## Assignment
Output the entire listing below exactly as it stands.

## Given data

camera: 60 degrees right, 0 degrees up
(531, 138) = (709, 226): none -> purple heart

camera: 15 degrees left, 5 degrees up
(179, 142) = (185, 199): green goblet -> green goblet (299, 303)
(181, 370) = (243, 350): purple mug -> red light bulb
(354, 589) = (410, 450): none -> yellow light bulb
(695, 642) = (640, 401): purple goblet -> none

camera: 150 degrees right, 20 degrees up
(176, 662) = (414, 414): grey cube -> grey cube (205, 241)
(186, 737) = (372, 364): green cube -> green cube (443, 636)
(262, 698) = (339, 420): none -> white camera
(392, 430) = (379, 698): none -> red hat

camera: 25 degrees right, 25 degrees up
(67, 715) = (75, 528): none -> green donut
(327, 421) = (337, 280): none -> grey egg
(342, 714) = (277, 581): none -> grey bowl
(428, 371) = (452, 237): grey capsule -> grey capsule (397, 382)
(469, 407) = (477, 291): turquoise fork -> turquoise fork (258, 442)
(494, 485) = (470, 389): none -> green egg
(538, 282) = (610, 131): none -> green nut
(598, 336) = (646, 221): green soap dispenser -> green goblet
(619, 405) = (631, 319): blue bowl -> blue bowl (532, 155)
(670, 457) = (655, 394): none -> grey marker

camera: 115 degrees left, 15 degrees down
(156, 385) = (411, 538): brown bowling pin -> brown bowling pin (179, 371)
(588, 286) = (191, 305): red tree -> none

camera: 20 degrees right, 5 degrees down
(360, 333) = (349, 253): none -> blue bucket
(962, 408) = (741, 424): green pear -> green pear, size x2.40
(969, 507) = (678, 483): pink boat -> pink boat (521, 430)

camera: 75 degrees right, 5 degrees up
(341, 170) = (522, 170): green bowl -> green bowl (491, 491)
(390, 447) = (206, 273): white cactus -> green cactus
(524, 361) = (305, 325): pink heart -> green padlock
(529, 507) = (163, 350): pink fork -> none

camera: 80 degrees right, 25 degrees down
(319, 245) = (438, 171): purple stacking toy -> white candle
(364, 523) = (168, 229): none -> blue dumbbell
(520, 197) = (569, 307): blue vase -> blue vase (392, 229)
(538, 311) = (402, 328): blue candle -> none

## Result of the task
camera: 60 degrees right, 0 degrees up
(531, 138) = (709, 226): none -> purple heart

camera: 15 degrees left, 5 degrees up
(179, 142) = (185, 199): green goblet -> green goblet (299, 303)
(181, 370) = (243, 350): purple mug -> red light bulb
(354, 589) = (410, 450): none -> yellow light bulb
(695, 642) = (640, 401): purple goblet -> none

camera: 150 degrees right, 20 degrees up
(176, 662) = (414, 414): grey cube -> grey cube (205, 241)
(186, 737) = (372, 364): green cube -> green cube (443, 636)
(262, 698) = (339, 420): none -> white camera
(392, 430) = (379, 698): none -> red hat

camera: 25 degrees right, 25 degrees up
(67, 715) = (75, 528): none -> green donut
(327, 421) = (337, 280): none -> grey egg
(342, 714) = (277, 581): none -> grey bowl
(428, 371) = (452, 237): grey capsule -> grey capsule (397, 382)
(469, 407) = (477, 291): turquoise fork -> turquoise fork (258, 442)
(494, 485) = (470, 389): none -> green egg
(538, 282) = (610, 131): none -> green nut
(598, 336) = (646, 221): green soap dispenser -> green goblet
(619, 405) = (631, 319): blue bowl -> blue bowl (532, 155)
(670, 457) = (655, 394): none -> grey marker

camera: 115 degrees left, 15 degrees down
(156, 385) = (411, 538): brown bowling pin -> brown bowling pin (179, 371)
(588, 286) = (191, 305): red tree -> none

camera: 20 degrees right, 5 degrees down
(360, 333) = (349, 253): none -> blue bucket
(962, 408) = (741, 424): green pear -> green pear, size x2.40
(969, 507) = (678, 483): pink boat -> pink boat (521, 430)

camera: 75 degrees right, 5 degrees up
(341, 170) = (522, 170): green bowl -> green bowl (491, 491)
(390, 447) = (206, 273): white cactus -> green cactus
(524, 361) = (305, 325): pink heart -> green padlock
(529, 507) = (163, 350): pink fork -> none

camera: 80 degrees right, 25 degrees down
(319, 245) = (438, 171): purple stacking toy -> white candle
(364, 523) = (168, 229): none -> blue dumbbell
(520, 197) = (569, 307): blue vase -> blue vase (392, 229)
(538, 311) = (402, 328): blue candle -> none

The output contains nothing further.